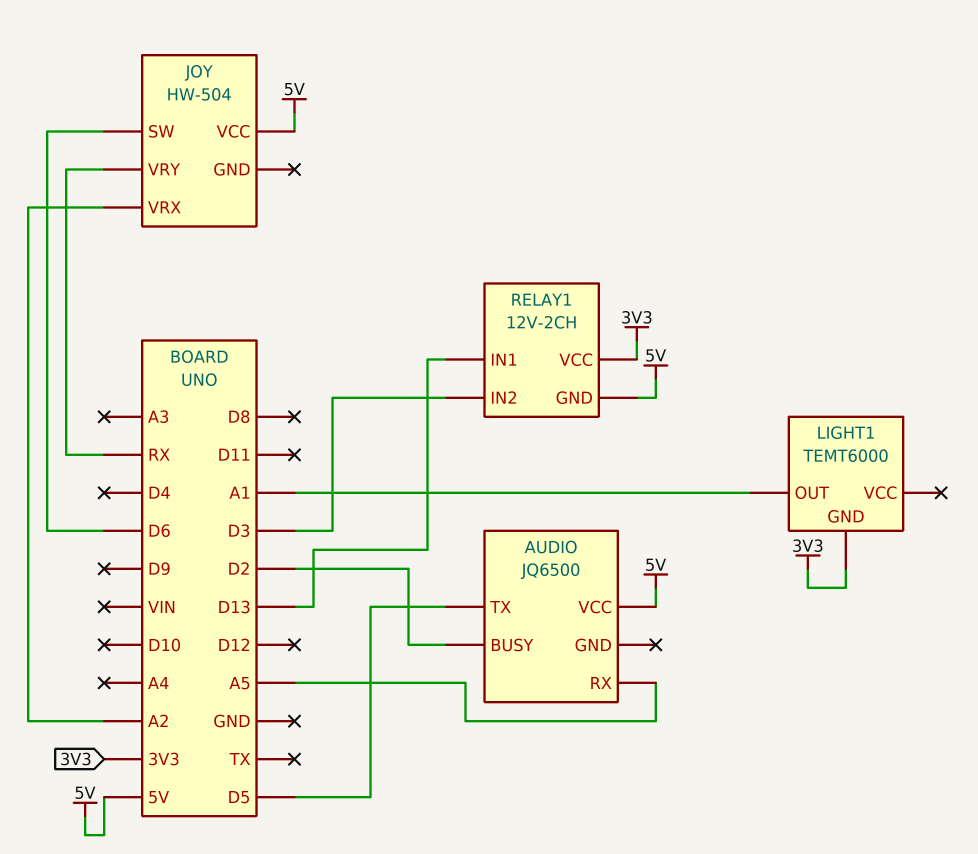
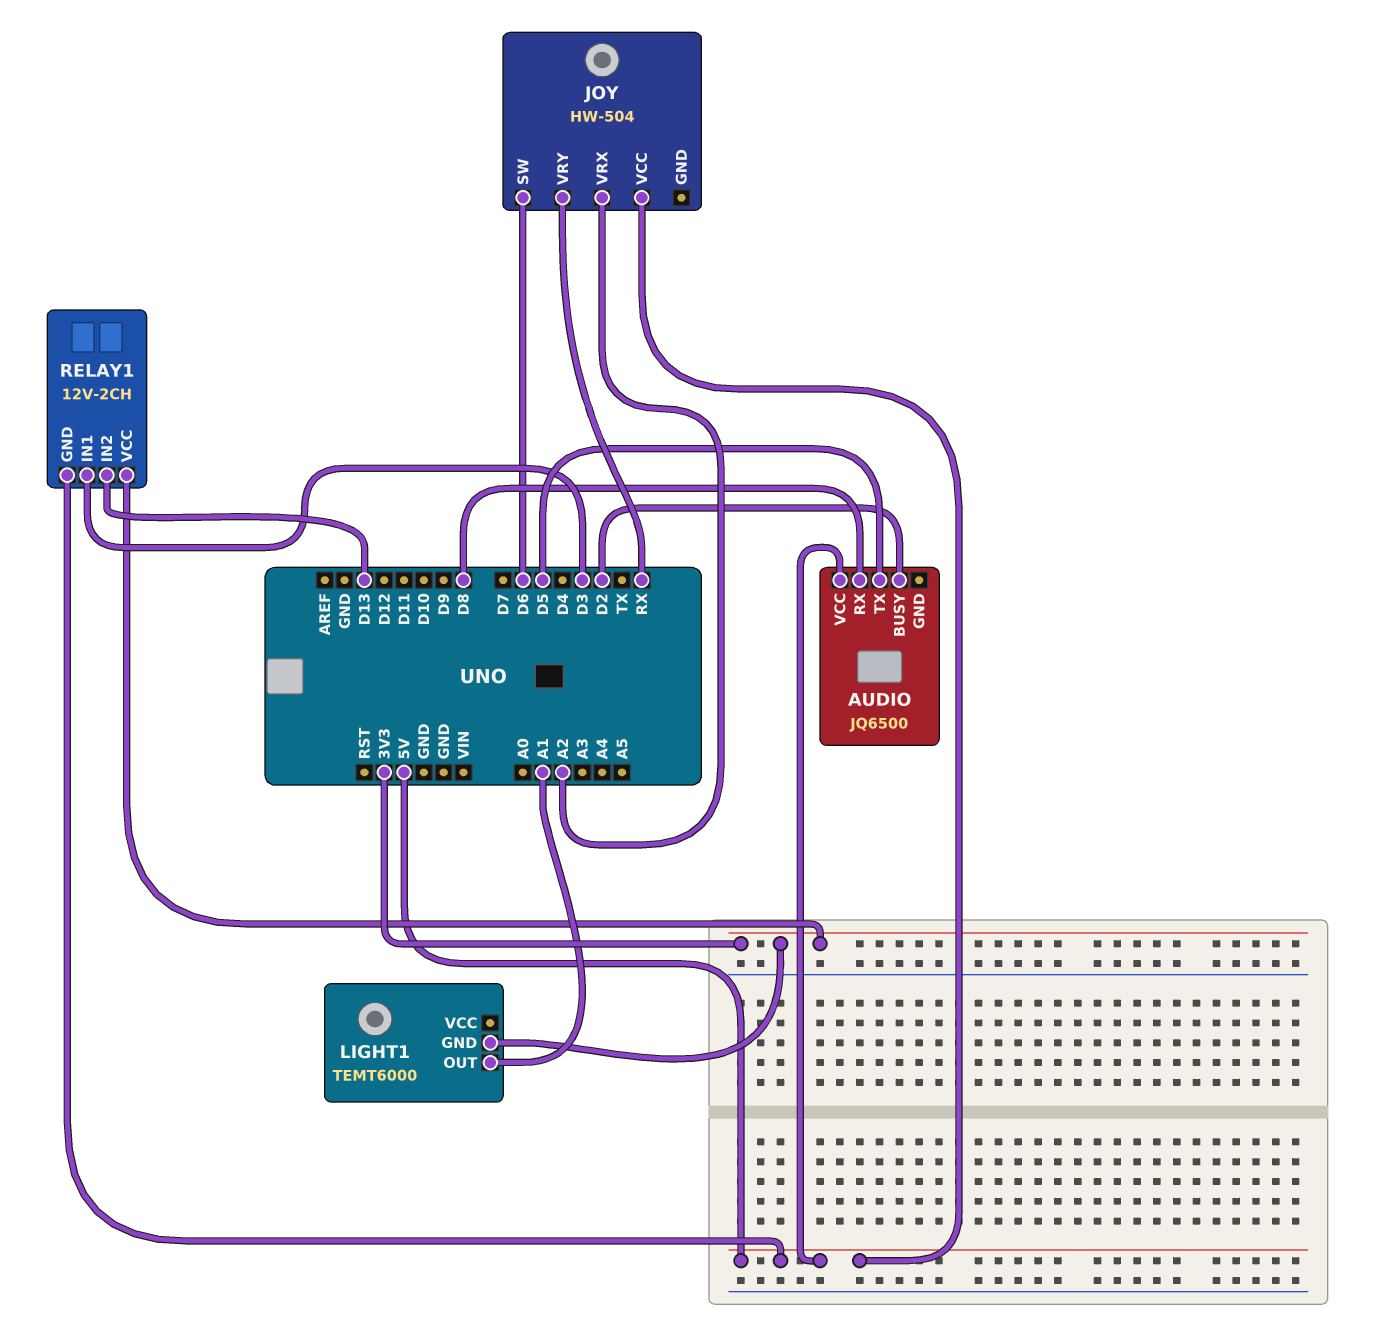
AUDIO pin RX: A5 -> D8
RELAY1 pin IN1: D13 -> D3
RELAY1 pin IN2: D3 -> D13

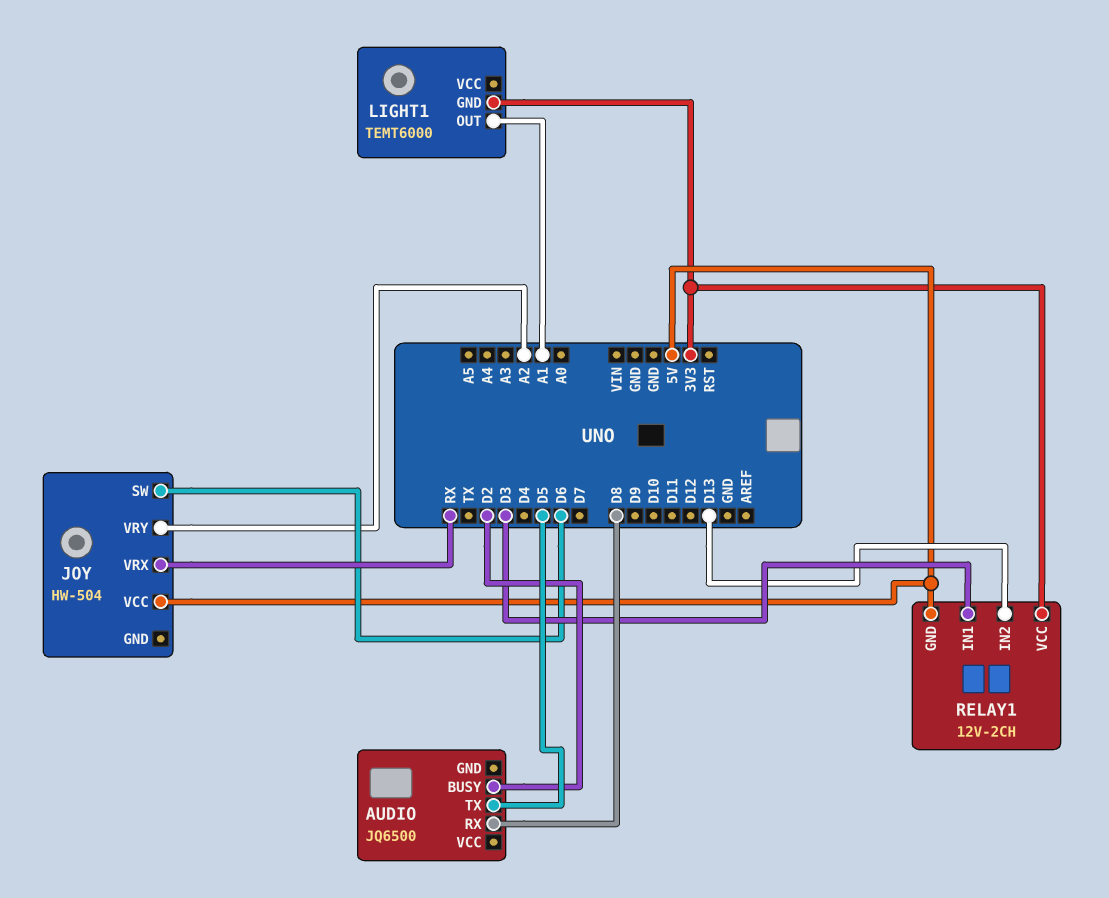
AUDIO pin VCC: 5V -> none
JOY pin VRX: A2 -> RX
JOY pin VRY: RX -> A2

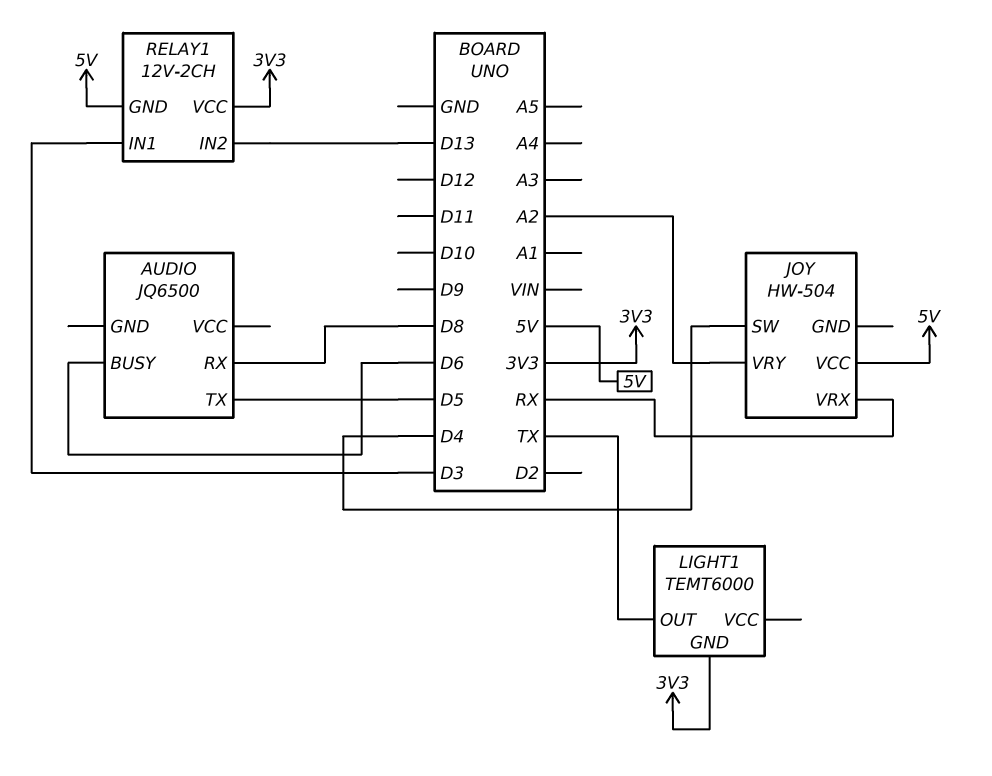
AUDIO pin BUSY: D2 -> D6
JOY pin SW: D6 -> D4
LIGHT1 pin OUT: A1 -> TX

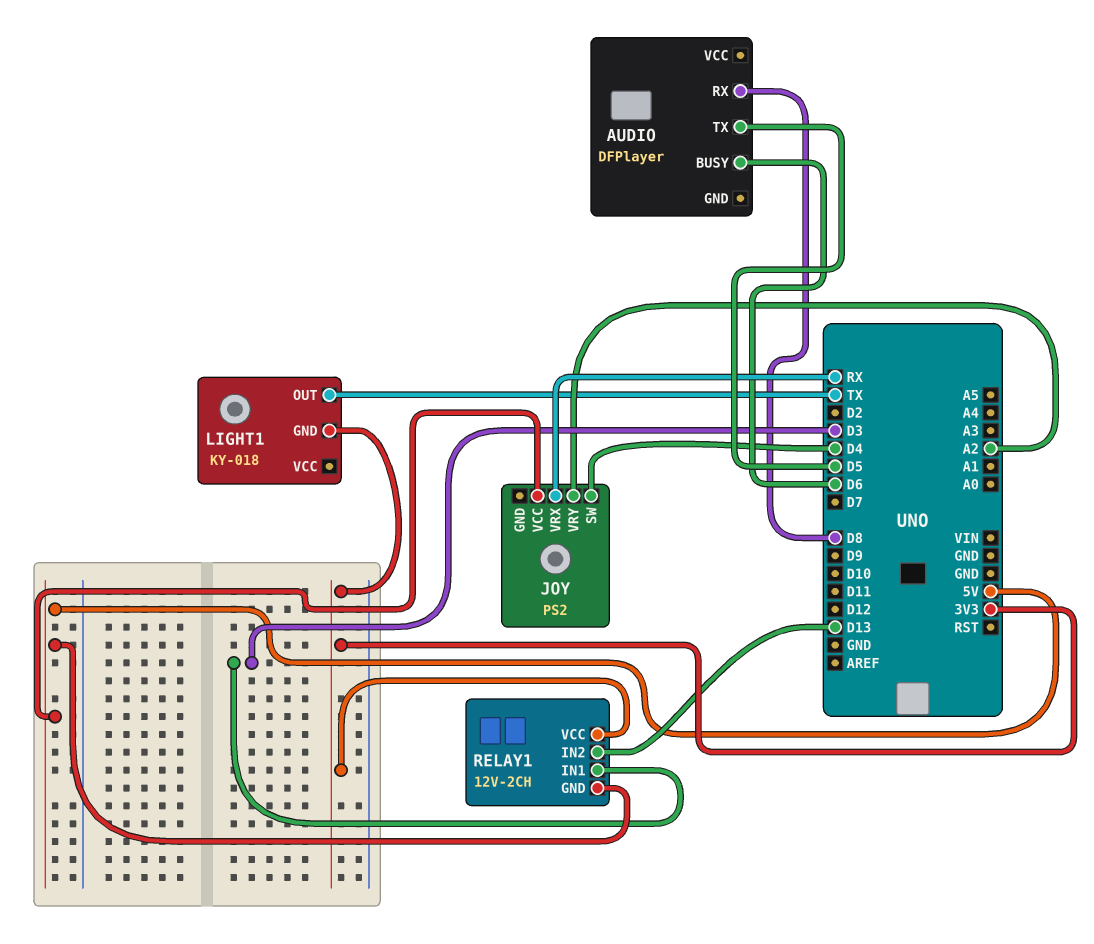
AUDIO: JQ6500 -> DFPlayer
JOY: HW-504 -> PS2
LIGHT1: TEMT6000 -> KY-018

Exercise description:
Leave the pictures aside and print exactly, and only, the lines from the one with "JOY pin VRX: A2 -> RX" through the end of the data, both included.

Task response:
JOY pin VRX: A2 -> RX
JOY pin VRY: RX -> A2

AUDIO pin BUSY: D2 -> D6
JOY pin SW: D6 -> D4
LIGHT1 pin OUT: A1 -> TX

AUDIO: JQ6500 -> DFPlayer
JOY: HW-504 -> PS2
LIGHT1: TEMT6000 -> KY-018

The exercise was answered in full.